Version difference data:

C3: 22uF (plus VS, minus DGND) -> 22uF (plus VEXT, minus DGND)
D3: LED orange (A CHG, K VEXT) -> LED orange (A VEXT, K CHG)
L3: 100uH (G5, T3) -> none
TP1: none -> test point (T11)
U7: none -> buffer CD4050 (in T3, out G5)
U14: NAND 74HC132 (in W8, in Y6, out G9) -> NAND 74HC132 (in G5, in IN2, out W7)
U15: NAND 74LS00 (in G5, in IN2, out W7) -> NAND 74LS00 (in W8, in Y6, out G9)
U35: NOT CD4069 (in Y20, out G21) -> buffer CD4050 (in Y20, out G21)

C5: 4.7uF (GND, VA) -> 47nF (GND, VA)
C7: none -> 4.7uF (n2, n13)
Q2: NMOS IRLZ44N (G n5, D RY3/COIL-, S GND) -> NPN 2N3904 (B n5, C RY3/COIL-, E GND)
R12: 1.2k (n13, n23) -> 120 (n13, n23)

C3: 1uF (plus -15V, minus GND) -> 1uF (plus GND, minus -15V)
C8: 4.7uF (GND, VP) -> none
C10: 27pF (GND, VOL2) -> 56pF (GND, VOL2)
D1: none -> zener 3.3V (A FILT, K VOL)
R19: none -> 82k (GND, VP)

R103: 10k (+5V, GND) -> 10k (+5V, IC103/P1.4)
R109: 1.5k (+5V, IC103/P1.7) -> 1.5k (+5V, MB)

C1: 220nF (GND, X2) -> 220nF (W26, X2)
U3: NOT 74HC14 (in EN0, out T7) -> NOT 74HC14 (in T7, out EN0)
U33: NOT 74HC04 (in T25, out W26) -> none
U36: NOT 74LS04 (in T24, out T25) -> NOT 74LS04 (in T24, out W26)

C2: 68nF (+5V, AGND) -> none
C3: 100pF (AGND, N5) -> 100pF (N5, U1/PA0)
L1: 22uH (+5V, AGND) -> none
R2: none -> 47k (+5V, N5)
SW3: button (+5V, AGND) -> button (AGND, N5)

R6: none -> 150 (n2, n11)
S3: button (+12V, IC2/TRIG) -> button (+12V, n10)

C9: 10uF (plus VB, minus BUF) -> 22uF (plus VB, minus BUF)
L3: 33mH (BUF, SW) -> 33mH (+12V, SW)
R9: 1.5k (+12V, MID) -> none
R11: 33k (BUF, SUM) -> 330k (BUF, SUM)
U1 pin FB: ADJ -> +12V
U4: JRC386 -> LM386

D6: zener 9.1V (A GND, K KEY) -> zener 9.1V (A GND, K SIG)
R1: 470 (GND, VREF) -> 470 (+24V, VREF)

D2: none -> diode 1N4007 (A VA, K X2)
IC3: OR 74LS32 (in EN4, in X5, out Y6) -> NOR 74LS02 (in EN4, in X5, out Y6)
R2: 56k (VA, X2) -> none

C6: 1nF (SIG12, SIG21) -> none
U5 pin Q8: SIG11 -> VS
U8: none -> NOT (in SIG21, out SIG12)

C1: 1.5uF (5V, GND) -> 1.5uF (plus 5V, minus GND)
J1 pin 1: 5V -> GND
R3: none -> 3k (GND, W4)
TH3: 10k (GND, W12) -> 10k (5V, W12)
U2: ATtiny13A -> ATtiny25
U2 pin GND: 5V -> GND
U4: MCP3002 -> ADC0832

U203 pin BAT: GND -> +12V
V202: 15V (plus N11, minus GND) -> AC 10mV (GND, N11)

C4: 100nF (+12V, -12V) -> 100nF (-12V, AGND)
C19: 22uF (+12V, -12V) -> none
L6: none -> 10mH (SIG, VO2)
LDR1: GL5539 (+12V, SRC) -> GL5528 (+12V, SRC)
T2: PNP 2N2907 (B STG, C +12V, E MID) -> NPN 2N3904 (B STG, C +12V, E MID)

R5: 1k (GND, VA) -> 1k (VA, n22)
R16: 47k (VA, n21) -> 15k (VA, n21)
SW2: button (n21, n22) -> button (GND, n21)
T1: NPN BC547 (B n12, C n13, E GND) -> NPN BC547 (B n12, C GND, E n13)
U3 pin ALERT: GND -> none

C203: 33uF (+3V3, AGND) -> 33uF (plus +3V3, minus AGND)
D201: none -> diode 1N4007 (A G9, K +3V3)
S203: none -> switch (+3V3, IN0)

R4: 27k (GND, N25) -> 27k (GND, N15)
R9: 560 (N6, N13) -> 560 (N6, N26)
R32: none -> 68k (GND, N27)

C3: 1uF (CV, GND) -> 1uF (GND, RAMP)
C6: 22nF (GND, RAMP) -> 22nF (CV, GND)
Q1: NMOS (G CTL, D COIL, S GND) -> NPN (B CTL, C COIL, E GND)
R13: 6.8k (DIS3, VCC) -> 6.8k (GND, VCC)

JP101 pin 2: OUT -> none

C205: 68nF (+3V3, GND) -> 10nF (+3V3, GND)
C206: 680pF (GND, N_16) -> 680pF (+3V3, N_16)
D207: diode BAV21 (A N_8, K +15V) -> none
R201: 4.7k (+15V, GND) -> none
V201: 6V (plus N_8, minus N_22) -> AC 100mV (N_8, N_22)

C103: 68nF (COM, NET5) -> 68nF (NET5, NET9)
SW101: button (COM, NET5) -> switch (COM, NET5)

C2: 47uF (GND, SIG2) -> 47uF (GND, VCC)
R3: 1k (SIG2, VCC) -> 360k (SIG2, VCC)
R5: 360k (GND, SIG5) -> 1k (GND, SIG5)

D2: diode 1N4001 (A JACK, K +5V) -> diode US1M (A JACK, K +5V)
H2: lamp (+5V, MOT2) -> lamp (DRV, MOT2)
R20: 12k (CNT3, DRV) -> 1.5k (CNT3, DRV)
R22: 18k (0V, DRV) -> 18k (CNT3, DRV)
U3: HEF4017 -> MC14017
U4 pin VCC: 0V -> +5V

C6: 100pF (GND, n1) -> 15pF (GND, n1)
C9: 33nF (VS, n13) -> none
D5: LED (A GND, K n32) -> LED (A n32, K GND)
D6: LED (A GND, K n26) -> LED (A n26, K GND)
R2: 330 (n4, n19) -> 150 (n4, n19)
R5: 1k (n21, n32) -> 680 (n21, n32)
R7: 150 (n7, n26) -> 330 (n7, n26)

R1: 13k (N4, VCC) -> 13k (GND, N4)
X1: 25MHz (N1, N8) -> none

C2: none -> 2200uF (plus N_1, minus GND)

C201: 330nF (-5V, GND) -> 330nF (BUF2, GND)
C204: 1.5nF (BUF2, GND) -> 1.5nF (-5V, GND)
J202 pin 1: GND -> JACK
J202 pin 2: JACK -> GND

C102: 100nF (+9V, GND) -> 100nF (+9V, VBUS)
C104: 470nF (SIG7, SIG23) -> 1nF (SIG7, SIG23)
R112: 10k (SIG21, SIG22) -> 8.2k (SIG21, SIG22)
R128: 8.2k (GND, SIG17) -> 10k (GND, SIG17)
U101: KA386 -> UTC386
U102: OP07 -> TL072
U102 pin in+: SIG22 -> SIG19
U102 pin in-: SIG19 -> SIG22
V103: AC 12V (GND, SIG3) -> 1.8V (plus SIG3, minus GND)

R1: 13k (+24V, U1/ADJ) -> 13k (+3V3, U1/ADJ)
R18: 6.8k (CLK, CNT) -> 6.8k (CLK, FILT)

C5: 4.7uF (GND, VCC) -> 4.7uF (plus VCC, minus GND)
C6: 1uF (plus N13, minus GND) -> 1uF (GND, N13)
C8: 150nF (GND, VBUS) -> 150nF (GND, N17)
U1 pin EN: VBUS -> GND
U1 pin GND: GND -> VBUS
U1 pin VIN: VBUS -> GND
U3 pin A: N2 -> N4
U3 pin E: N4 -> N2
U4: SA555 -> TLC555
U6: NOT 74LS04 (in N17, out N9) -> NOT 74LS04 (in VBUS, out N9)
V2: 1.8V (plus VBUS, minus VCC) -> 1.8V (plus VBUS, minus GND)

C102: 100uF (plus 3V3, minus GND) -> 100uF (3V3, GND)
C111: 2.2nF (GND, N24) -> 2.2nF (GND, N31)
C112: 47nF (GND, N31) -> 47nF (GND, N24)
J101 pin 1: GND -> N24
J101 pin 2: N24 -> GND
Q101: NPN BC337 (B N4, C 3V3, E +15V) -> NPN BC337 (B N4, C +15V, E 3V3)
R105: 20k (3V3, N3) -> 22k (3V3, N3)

**Task prompt**. Repeat the data word for word, starting at its first line and stopping after the line that contains "U36: NOT 74LS04".

**Expected answer**.
C3: 22uF (plus VS, minus DGND) -> 22uF (plus VEXT, minus DGND)
D3: LED orange (A CHG, K VEXT) -> LED orange (A VEXT, K CHG)
L3: 100uH (G5, T3) -> none
TP1: none -> test point (T11)
U7: none -> buffer CD4050 (in T3, out G5)
U14: NAND 74HC132 (in W8, in Y6, out G9) -> NAND 74HC132 (in G5, in IN2, out W7)
U15: NAND 74LS00 (in G5, in IN2, out W7) -> NAND 74LS00 (in W8, in Y6, out G9)
U35: NOT CD4069 (in Y20, out G21) -> buffer CD4050 (in Y20, out G21)

C5: 4.7uF (GND, VA) -> 47nF (GND, VA)
C7: none -> 4.7uF (n2, n13)
Q2: NMOS IRLZ44N (G n5, D RY3/COIL-, S GND) -> NPN 2N3904 (B n5, C RY3/COIL-, E GND)
R12: 1.2k (n13, n23) -> 120 (n13, n23)

C3: 1uF (plus -15V, minus GND) -> 1uF (plus GND, minus -15V)
C8: 4.7uF (GND, VP) -> none
C10: 27pF (GND, VOL2) -> 56pF (GND, VOL2)
D1: none -> zener 3.3V (A FILT, K VOL)
R19: none -> 82k (GND, VP)

R103: 10k (+5V, GND) -> 10k (+5V, IC103/P1.4)
R109: 1.5k (+5V, IC103/P1.7) -> 1.5k (+5V, MB)

C1: 220nF (GND, X2) -> 220nF (W26, X2)
U3: NOT 74HC14 (in EN0, out T7) -> NOT 74HC14 (in T7, out EN0)
U33: NOT 74HC04 (in T25, out W26) -> none
U36: NOT 74LS04 (in T24, out T25) -> NOT 74LS04 (in T24, out W26)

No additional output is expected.